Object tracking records
──────────────────────────────
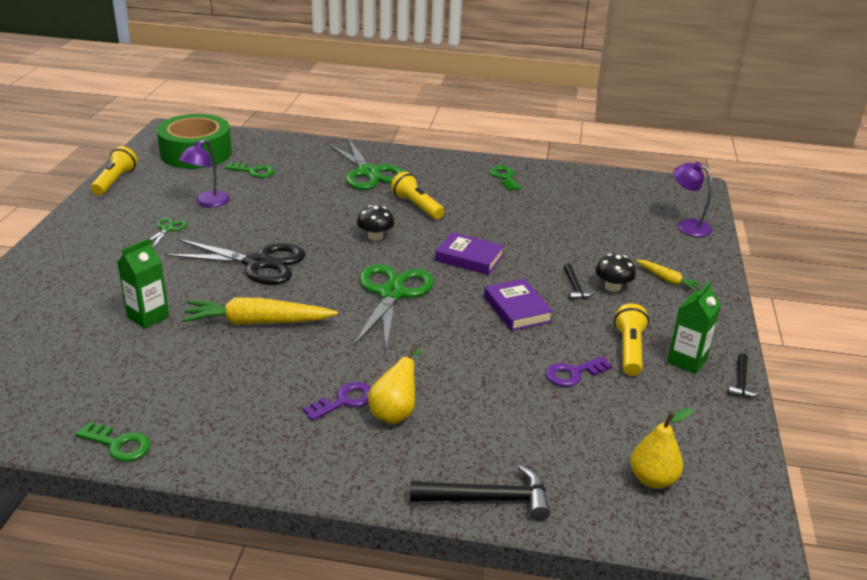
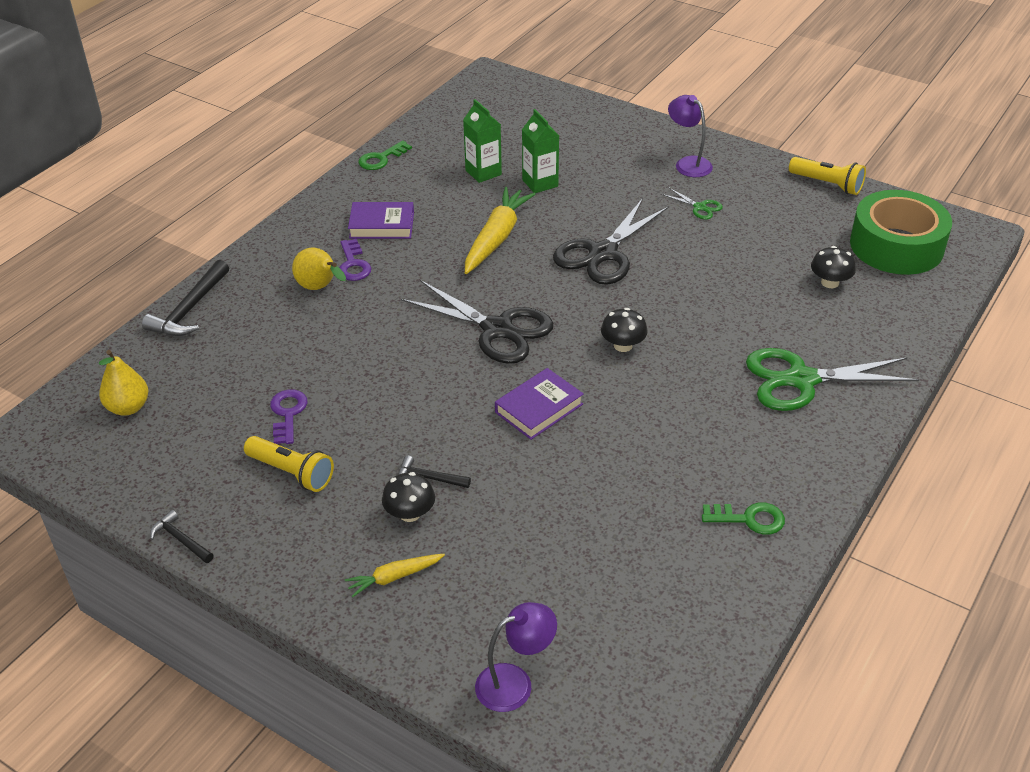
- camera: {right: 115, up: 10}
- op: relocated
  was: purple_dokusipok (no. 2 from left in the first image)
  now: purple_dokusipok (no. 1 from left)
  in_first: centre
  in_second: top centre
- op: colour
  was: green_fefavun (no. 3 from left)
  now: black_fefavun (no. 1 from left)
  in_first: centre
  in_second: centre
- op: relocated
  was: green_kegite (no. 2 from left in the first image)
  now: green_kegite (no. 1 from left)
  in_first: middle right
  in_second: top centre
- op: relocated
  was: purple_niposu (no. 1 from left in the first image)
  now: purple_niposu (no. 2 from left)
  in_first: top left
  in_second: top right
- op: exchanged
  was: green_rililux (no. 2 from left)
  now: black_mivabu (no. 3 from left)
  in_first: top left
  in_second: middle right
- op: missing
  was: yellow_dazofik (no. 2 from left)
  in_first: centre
──────────────────────────────
## [Work request]
Every line above with the string "middle" in it should be copied into the answer.

## [Response]
  in_first: middle right
  in_second: middle right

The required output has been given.